[[ Dataset excerpt open ]]

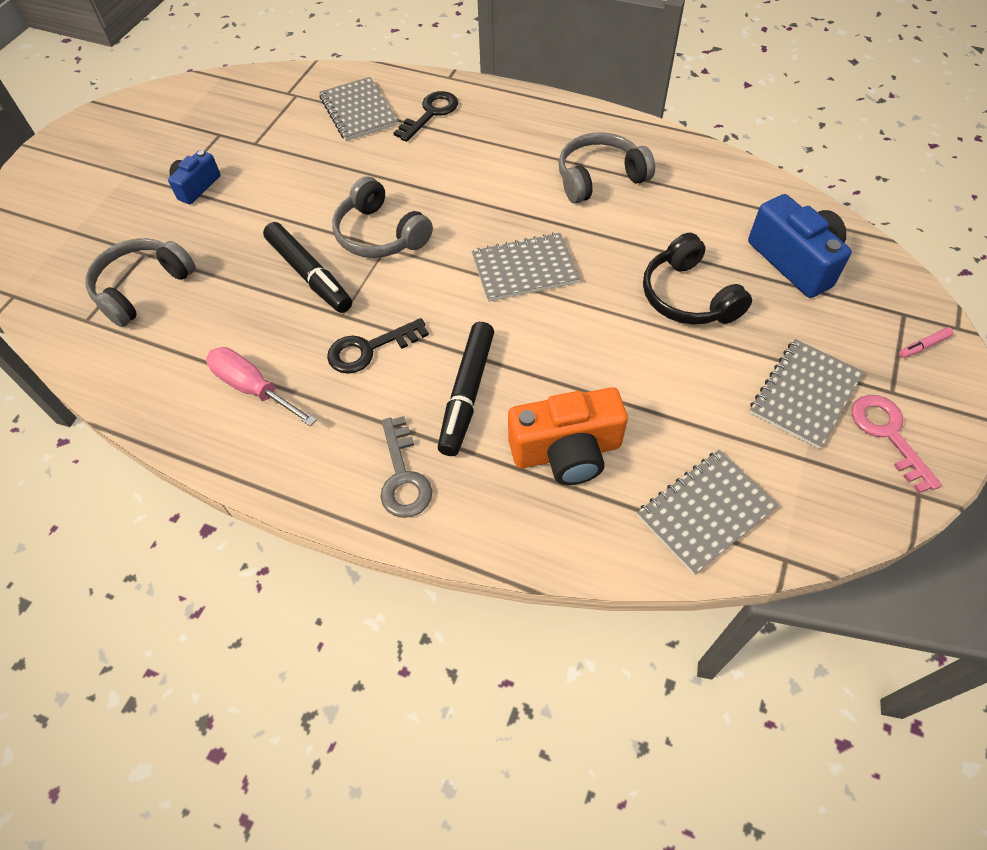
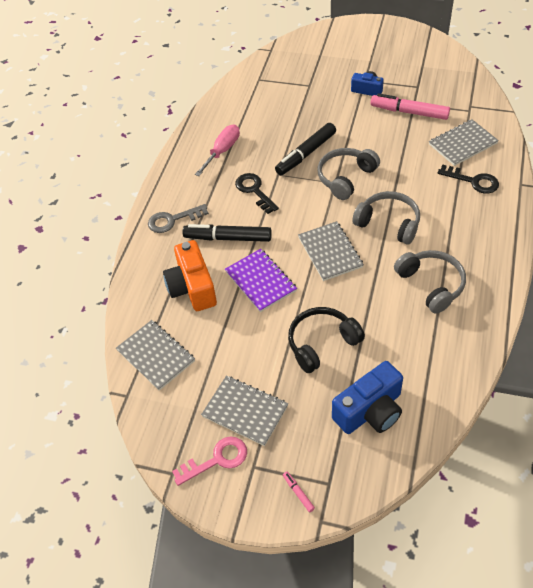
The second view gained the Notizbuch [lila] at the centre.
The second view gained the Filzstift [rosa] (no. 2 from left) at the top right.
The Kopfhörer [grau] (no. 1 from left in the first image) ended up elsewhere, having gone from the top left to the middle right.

[[ Dataset excerpt closed ]]

## Work task
With images omitted, output the data exactly as given.

## Answer to this problem
The second view gained the Notizbuch [lila] at the centre.
The second view gained the Filzstift [rosa] (no. 2 from left) at the top right.
The Kopfhörer [grau] (no. 1 from left in the first image) ended up elsewhere, having gone from the top left to the middle right.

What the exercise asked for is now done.